▸ **Data provided**
- - - - - - -

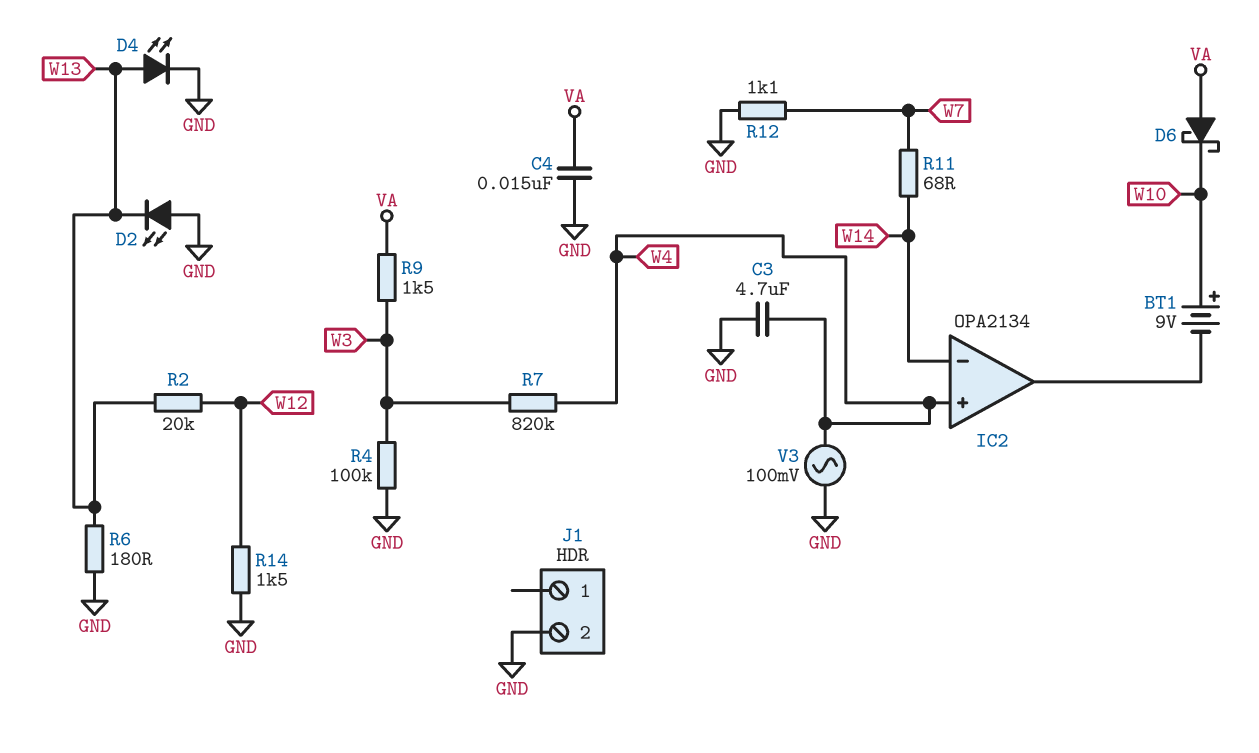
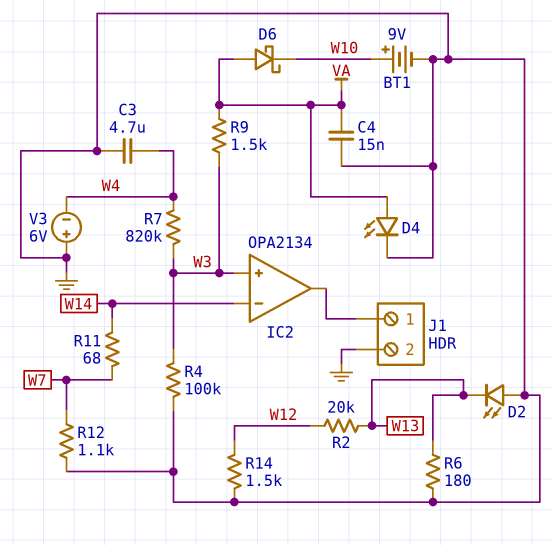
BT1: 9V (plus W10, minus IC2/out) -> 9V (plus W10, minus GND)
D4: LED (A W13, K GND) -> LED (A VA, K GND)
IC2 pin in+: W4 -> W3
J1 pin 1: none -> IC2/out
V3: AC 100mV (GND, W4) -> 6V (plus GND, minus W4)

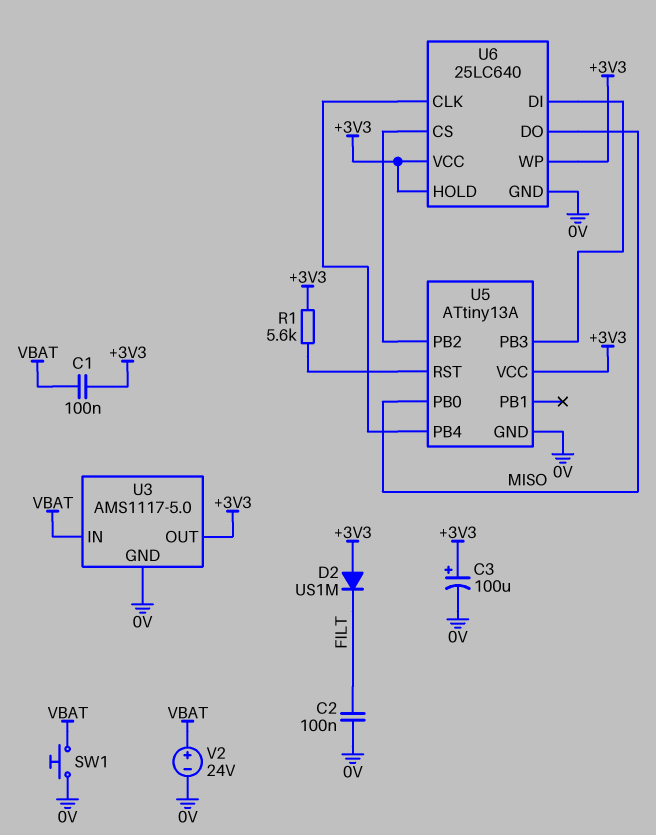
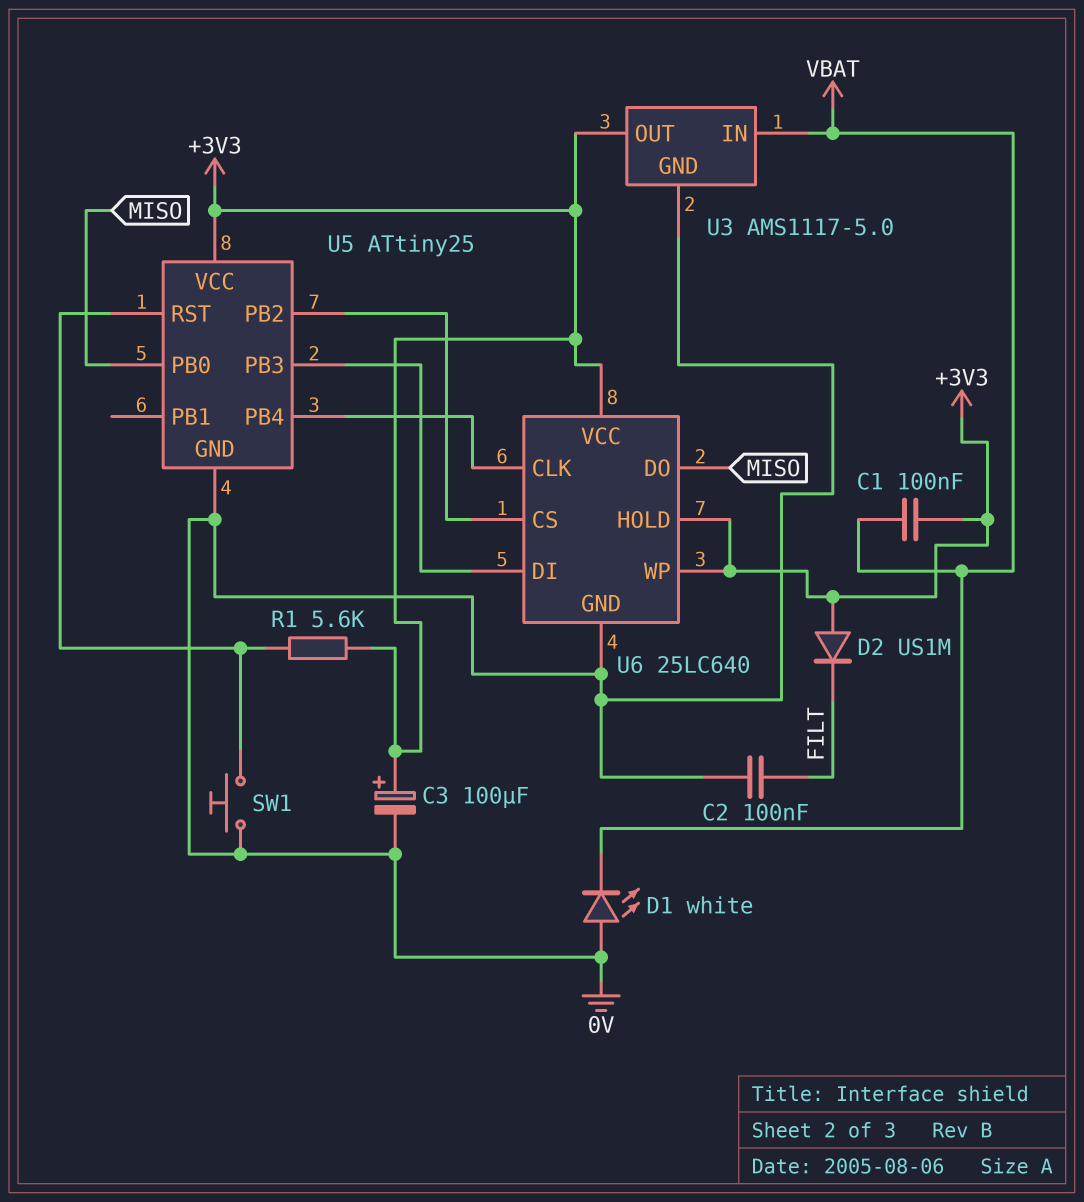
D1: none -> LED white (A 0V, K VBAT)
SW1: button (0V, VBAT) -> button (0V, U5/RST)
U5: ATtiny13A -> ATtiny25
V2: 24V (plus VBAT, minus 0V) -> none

- - - - - - -

▸ **What to do**
In your copy, leave out the pictures and reproduce the material above exactly.

▸ **Reply to the task**
BT1: 9V (plus W10, minus IC2/out) -> 9V (plus W10, minus GND)
D4: LED (A W13, K GND) -> LED (A VA, K GND)
IC2 pin in+: W4 -> W3
J1 pin 1: none -> IC2/out
V3: AC 100mV (GND, W4) -> 6V (plus GND, minus W4)

D1: none -> LED white (A 0V, K VBAT)
SW1: button (0V, VBAT) -> button (0V, U5/RST)
U5: ATtiny13A -> ATtiny25
V2: 24V (plus VBAT, minus 0V) -> none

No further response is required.